YOUR OBJECTIVE →
Write out every record below exactly as it stands, leaving the pictures out.

THE DATA →
○ ○ ○ ○

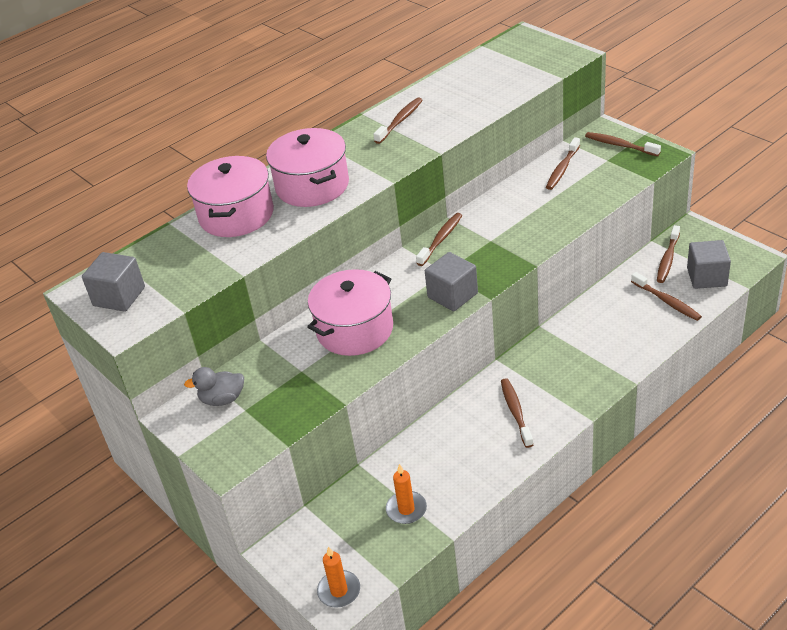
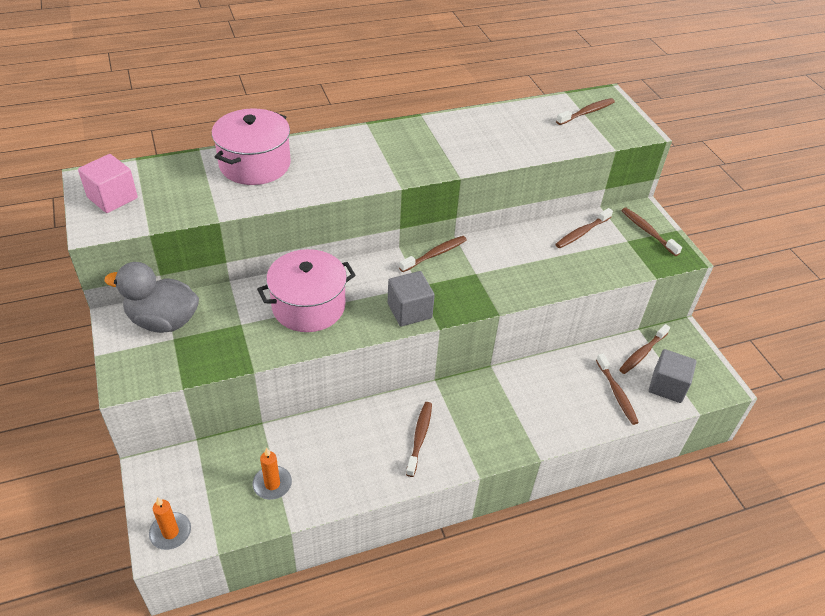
camera: 15 degrees right, 5 degrees up
(119, 296) = (112, 198): grey cube -> pink cube
(222, 399) = (163, 321): grey duck -> grey duck, size x1.72
(312, 186) = (333, 164): pink pot -> none
(400, 121) = (447, 134): brown toothbrush -> brown toothbrush (587, 112)

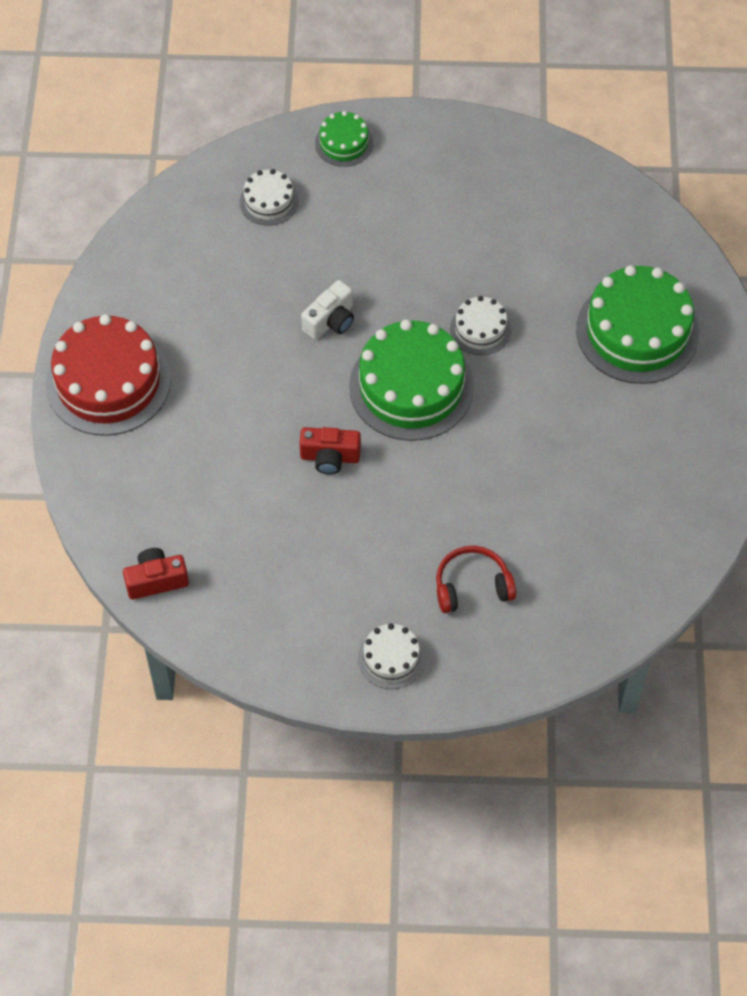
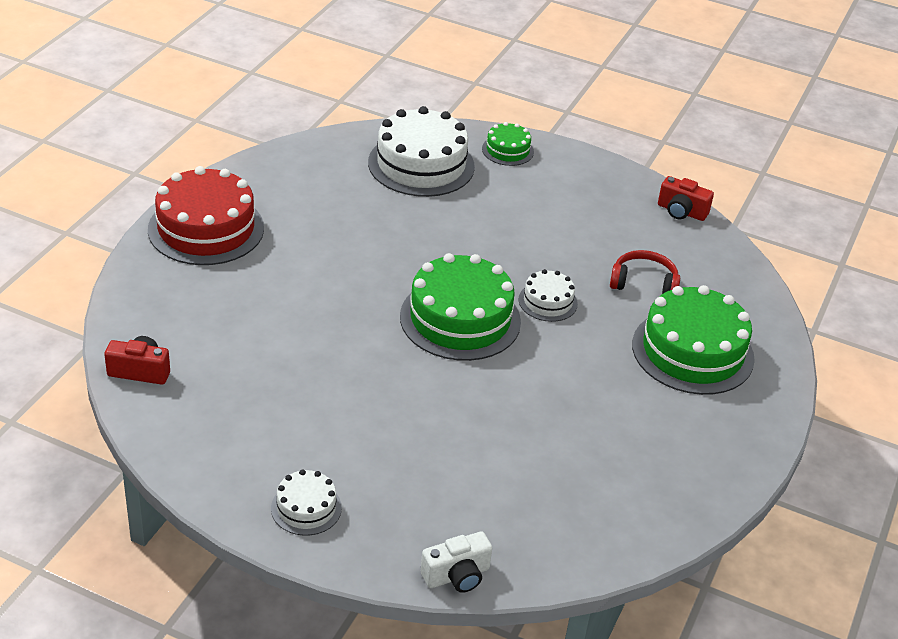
camera: 20 degrees right, 20 degrees down
(269, 201) = (421, 164): white cake -> white cake, size x2.00
(330, 321) = (419, 253): white camera -> white camera (457, 575)
(330, 457) = (354, 341): red camera -> red camera (681, 211)
(472, 586) = (420, 481): red headphones -> red headphones (643, 283)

○ ○ ○ ○

EXERCISE RESULT →
camera: 15 degrees right, 5 degrees up
(119, 296) = (112, 198): grey cube -> pink cube
(222, 399) = (163, 321): grey duck -> grey duck, size x1.72
(312, 186) = (333, 164): pink pot -> none
(400, 121) = (447, 134): brown toothbrush -> brown toothbrush (587, 112)

camera: 20 degrees right, 20 degrees down
(269, 201) = (421, 164): white cake -> white cake, size x2.00
(330, 321) = (419, 253): white camera -> white camera (457, 575)
(330, 457) = (354, 341): red camera -> red camera (681, 211)
(472, 586) = (420, 481): red headphones -> red headphones (643, 283)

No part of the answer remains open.